Of the entries below, return only those lines from the line with "C9: 220nF (n2, n16) -> 47uF (n2, n16)" to the line with "U1 pin OUT: GND -> VA", exactly, both included.

━━━━━ Data ━━━━━

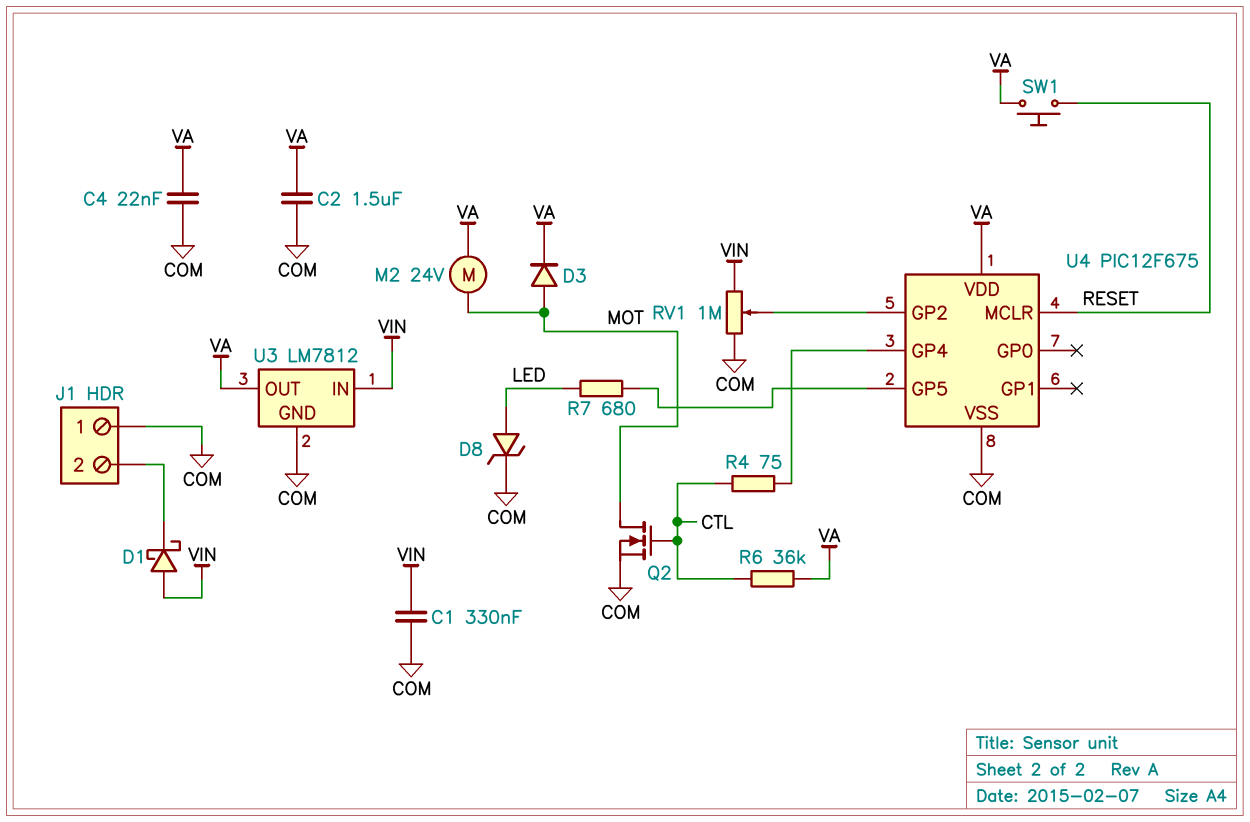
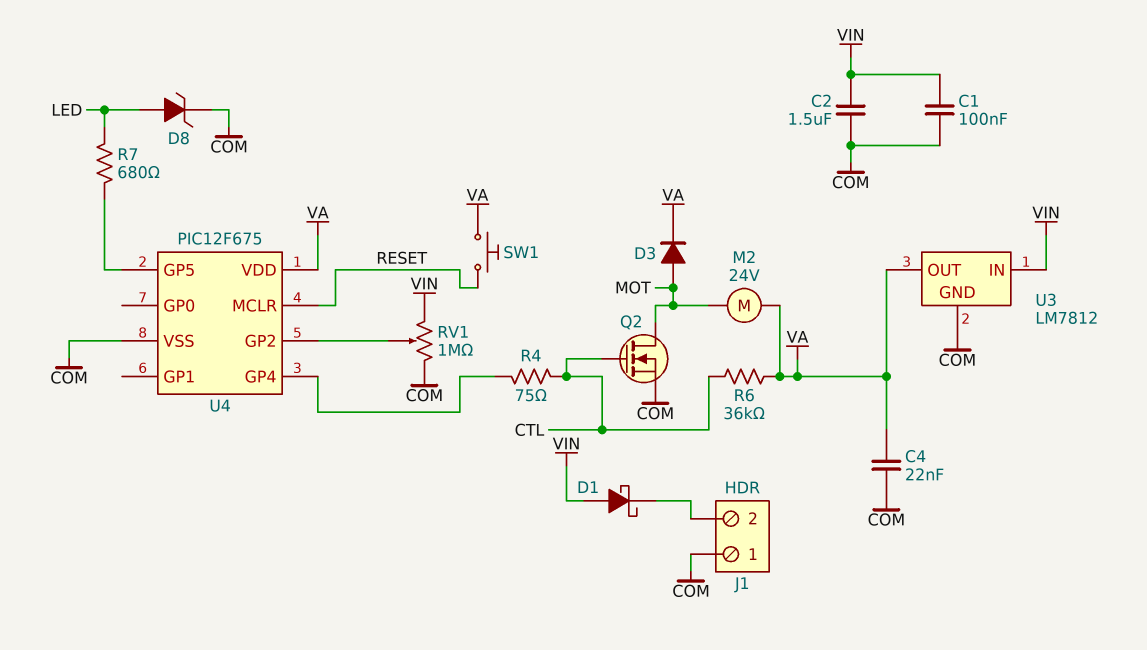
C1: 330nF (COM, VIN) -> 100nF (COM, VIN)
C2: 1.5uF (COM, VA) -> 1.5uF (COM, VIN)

━━━━━
━━━━━ Data ━━━━━

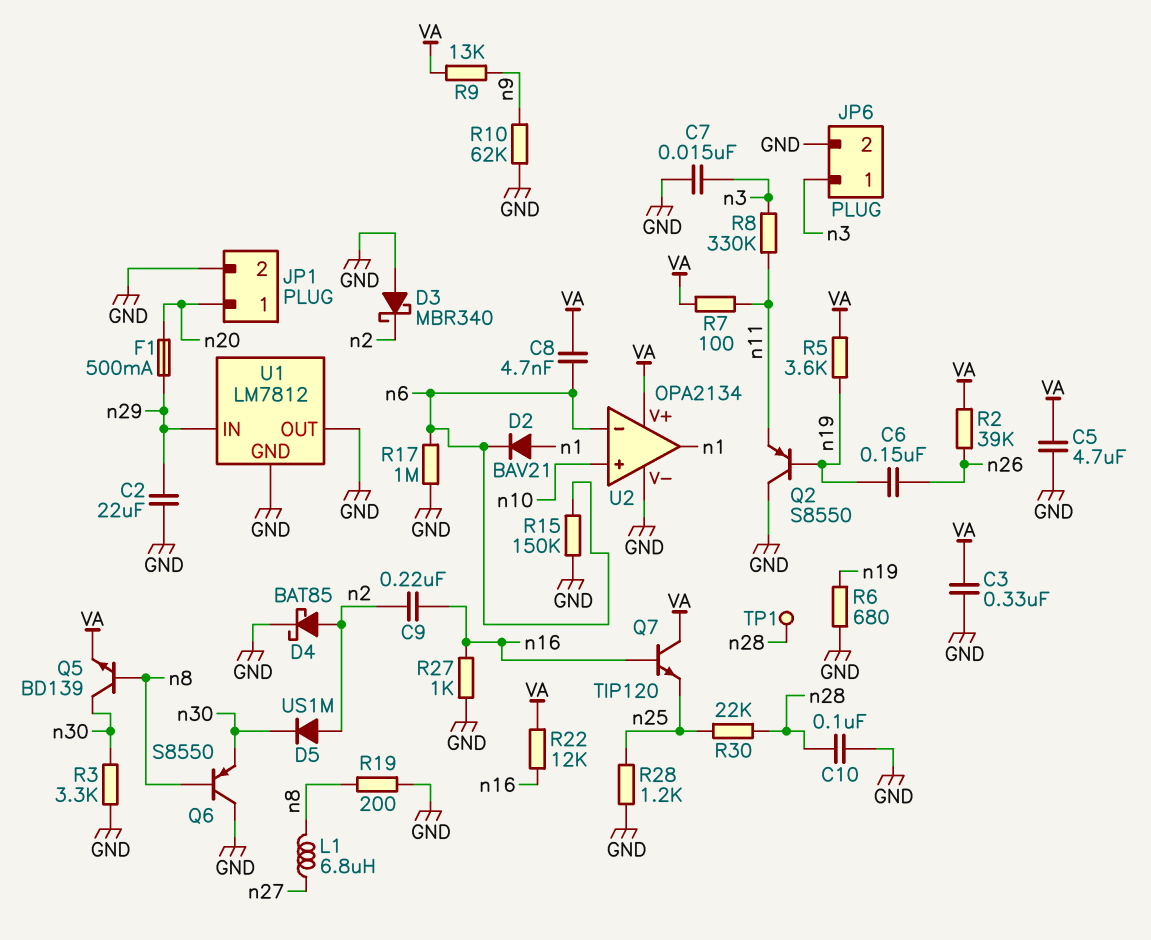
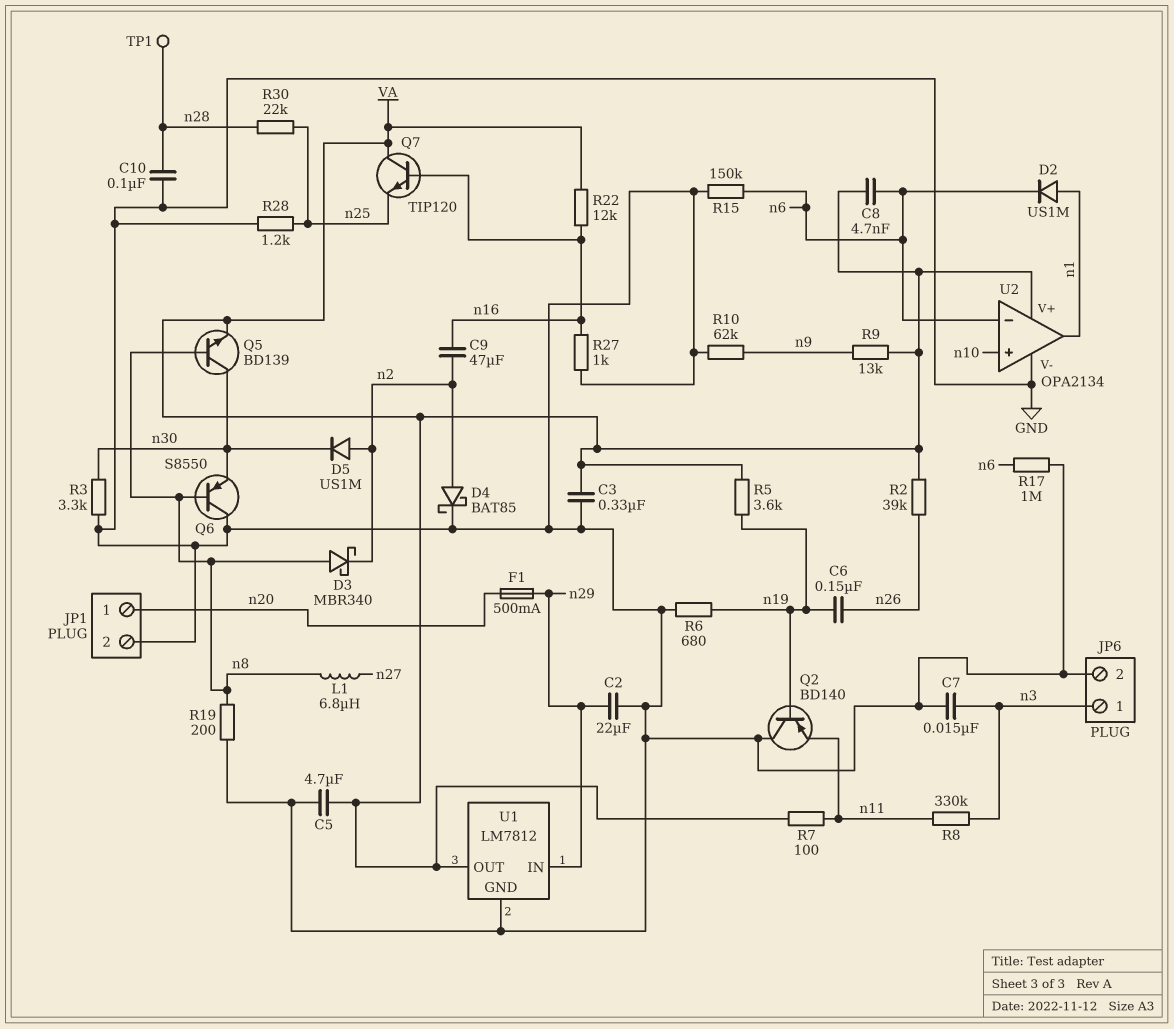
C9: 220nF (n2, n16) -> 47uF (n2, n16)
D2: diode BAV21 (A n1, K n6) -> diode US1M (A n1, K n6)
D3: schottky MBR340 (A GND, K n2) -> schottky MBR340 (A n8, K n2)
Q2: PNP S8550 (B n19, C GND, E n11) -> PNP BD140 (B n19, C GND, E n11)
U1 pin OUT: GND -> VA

━━━━━

Answer to this task
C9: 220nF (n2, n16) -> 47uF (n2, n16)
D2: diode BAV21 (A n1, K n6) -> diode US1M (A n1, K n6)
D3: schottky MBR340 (A GND, K n2) -> schottky MBR340 (A n8, K n2)
Q2: PNP S8550 (B n19, C GND, E n11) -> PNP BD140 (B n19, C GND, E n11)
U1 pin OUT: GND -> VA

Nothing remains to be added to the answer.